◆ Task details: Omit the images, then print each record below exactly as it reads.
*** Records to process Section Begins ***
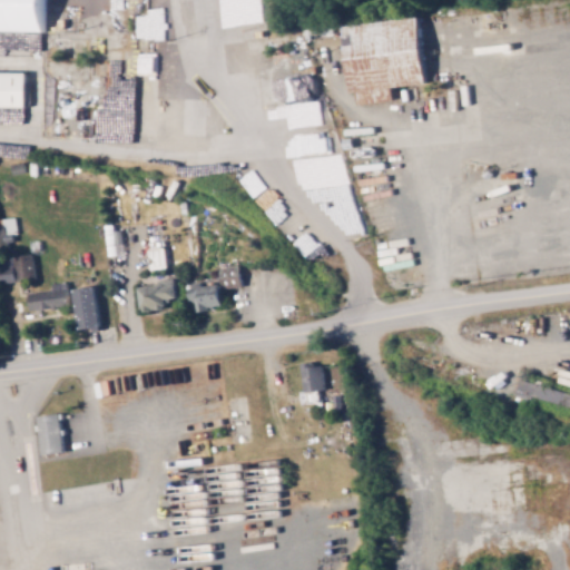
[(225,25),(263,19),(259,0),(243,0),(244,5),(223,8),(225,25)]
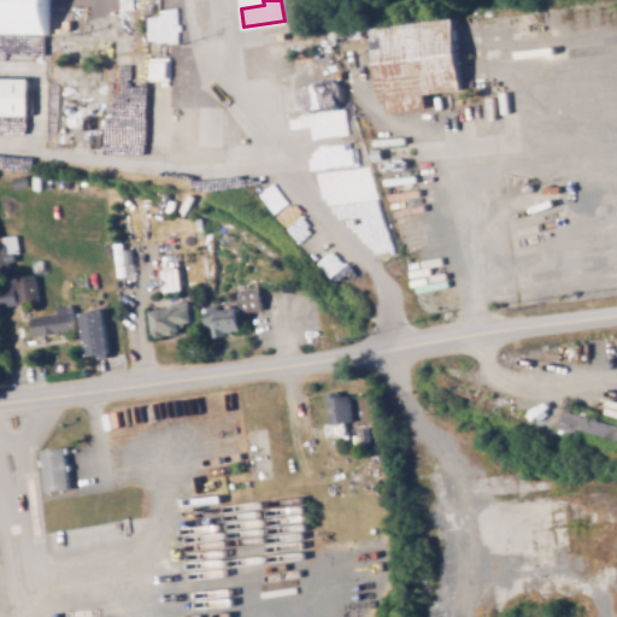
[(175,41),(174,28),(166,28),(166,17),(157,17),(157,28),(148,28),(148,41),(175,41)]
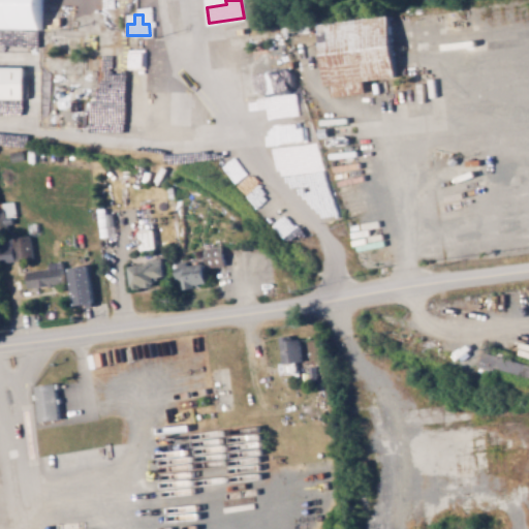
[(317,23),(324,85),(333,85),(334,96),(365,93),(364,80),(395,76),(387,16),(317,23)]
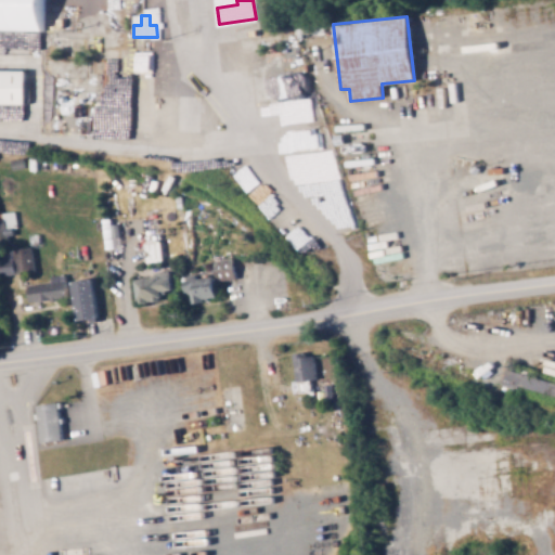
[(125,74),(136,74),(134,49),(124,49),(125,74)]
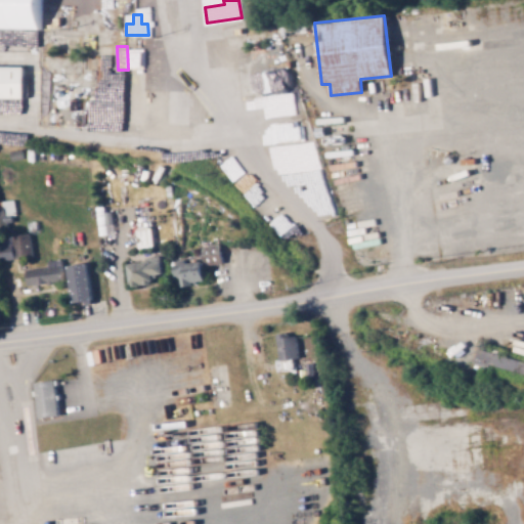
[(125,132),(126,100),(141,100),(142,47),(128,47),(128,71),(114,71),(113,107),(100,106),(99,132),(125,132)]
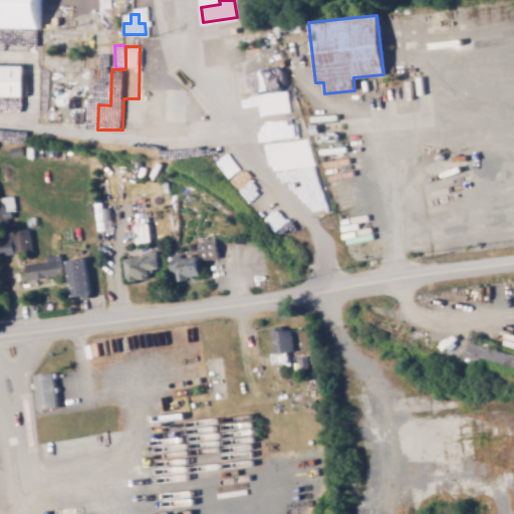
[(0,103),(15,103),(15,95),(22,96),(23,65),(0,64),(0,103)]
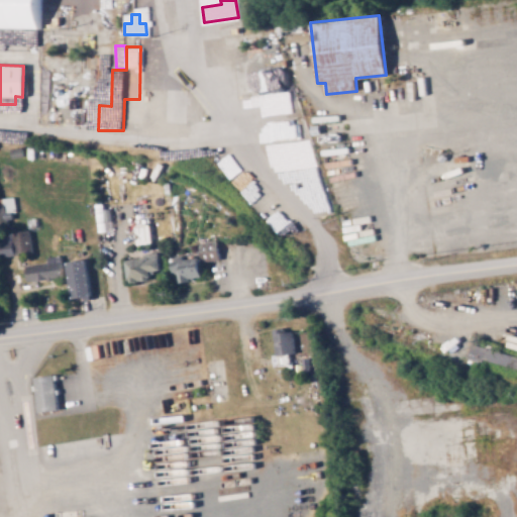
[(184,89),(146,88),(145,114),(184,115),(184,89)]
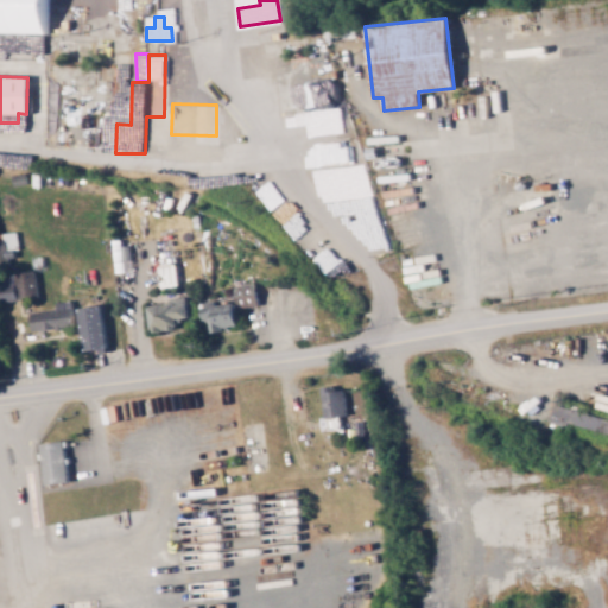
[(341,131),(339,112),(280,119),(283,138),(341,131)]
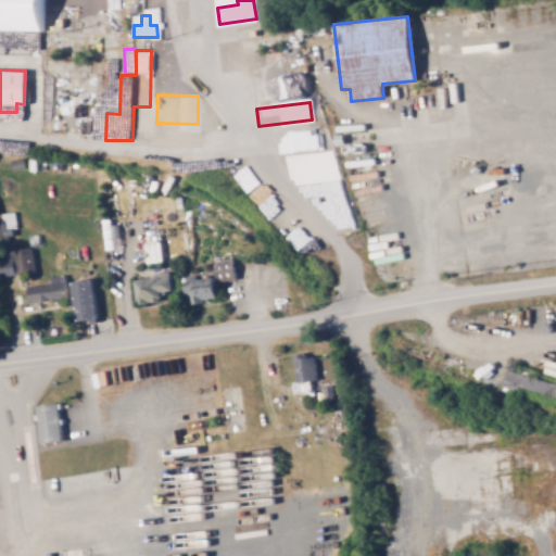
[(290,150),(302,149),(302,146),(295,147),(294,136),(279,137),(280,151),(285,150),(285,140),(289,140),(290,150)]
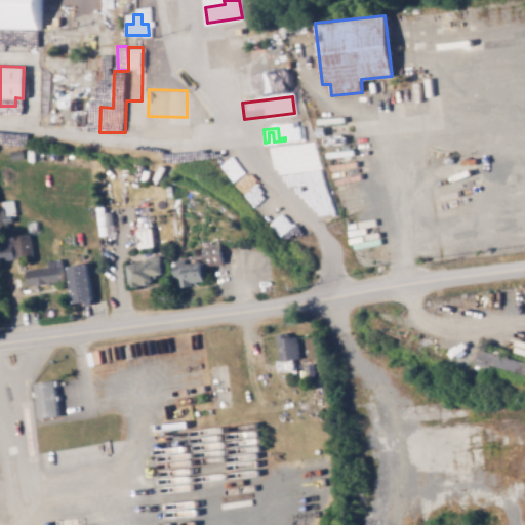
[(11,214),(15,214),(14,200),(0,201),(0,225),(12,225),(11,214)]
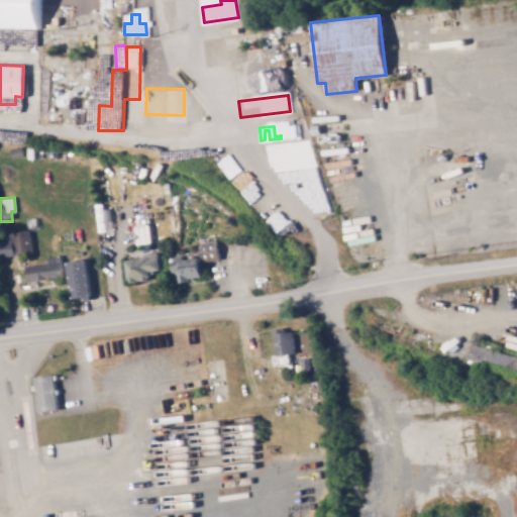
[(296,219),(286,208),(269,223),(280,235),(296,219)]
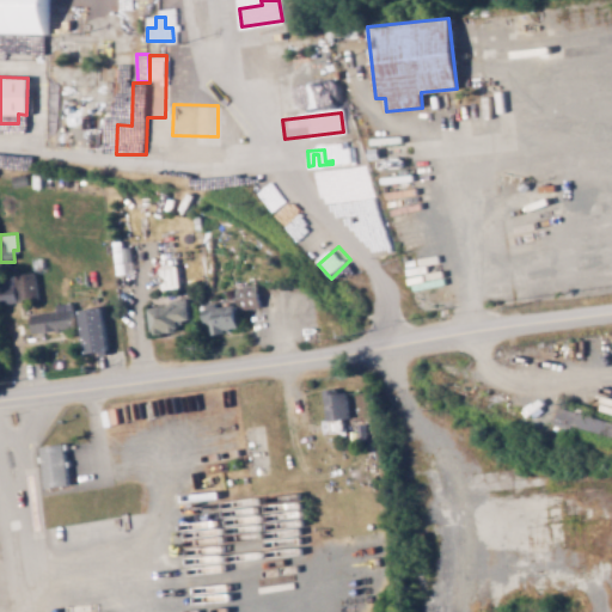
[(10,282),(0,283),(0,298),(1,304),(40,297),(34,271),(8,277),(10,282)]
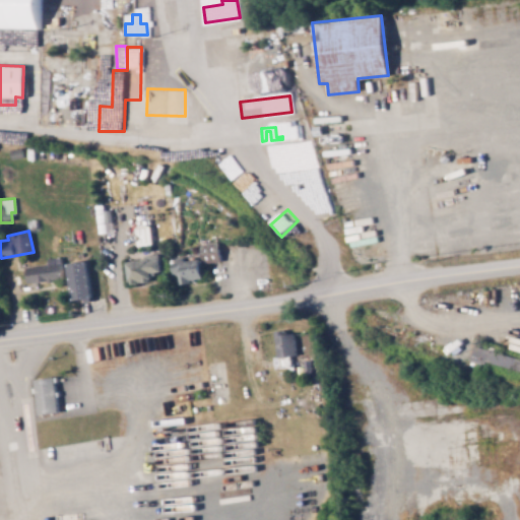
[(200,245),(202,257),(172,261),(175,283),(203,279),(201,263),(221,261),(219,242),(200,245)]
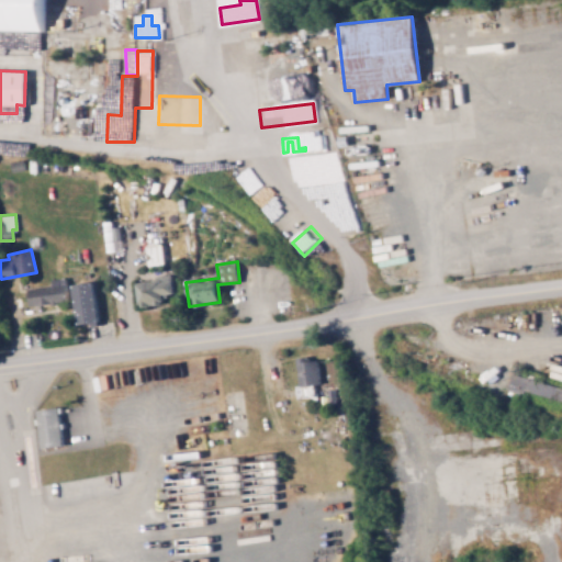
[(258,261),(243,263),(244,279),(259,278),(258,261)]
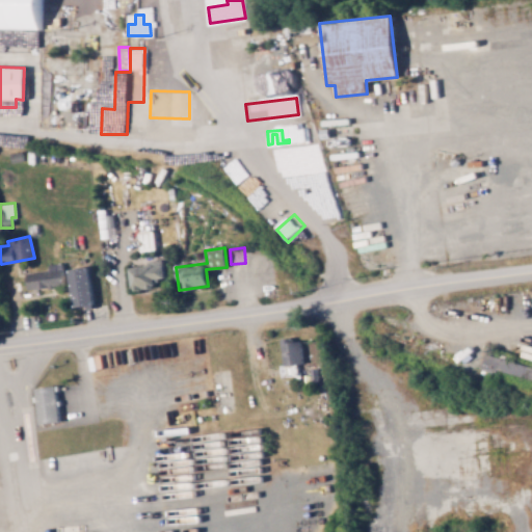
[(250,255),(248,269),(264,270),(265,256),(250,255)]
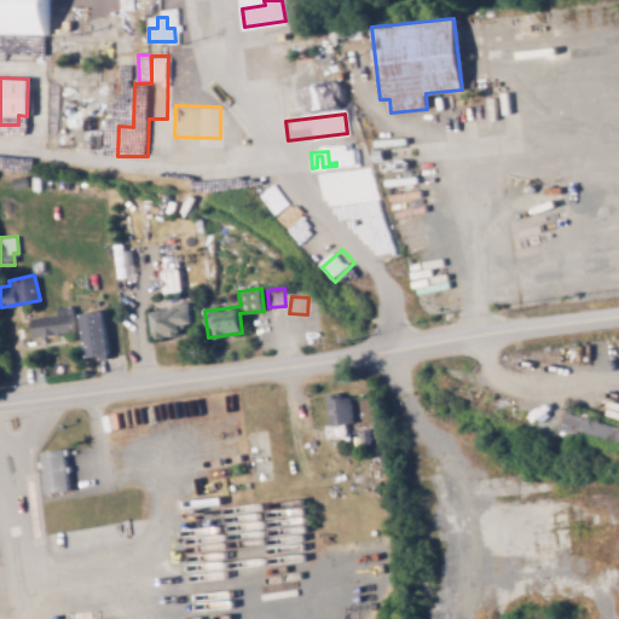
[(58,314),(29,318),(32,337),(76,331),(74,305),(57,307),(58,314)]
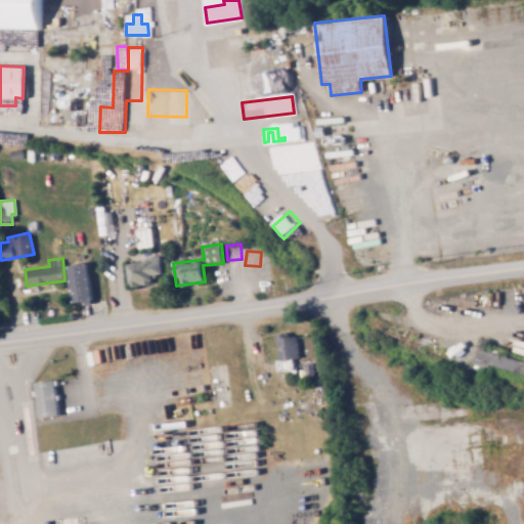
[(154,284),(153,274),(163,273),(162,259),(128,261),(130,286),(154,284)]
*** Records to process Section Ends ***
◆ Problem solution:
[(225,25),(263,19),(259,0),(243,0),(244,5),(223,8),(225,25)]
[(175,41),(174,28),(166,28),(166,17),(157,17),(157,28),(148,28),(148,41),(175,41)]
[(317,23),(324,85),(333,85),(334,96),(365,93),(364,80),(395,76),(387,16),(317,23)]
[(125,74),(136,74),(134,49),(124,49),(125,74)]
[(125,132),(126,100),(141,100),(142,47),(128,47),(128,71),(114,71),(113,107),(100,106),(99,132),(125,132)]
[(0,103),(15,103),(15,95),(22,96),(23,65),(0,64),(0,103)]
[(184,89),(146,88),(145,114),(184,115),(184,89)]
[(341,131),(339,112),(280,119),(283,138),(341,131)]
[(290,150),(302,149),(302,146),(295,147),(294,136),(279,137),(280,151),(285,150),(285,140),(289,140),(290,150)]
[(11,214),(15,214),(14,200),(0,201),(0,225),(12,225),(11,214)]
[(296,219),(286,208),(269,223),(280,235),(296,219)]
[(10,282),(0,283),(0,298),(1,304),(40,297),(34,271),(8,277),(10,282)]
[(200,245),(202,257),(172,261),(175,283),(203,279),(201,263),(221,261),(219,242),(200,245)]
[(258,261),(243,263),(244,279),(259,278),(258,261)]
[(250,255),(248,269),(264,270),(265,256),(250,255)]
[(58,314),(29,318),(32,337),(76,331),(74,305),(57,307),(58,314)]
[(154,284),(153,274),(163,273),(162,259),(128,261),(130,286),(154,284)]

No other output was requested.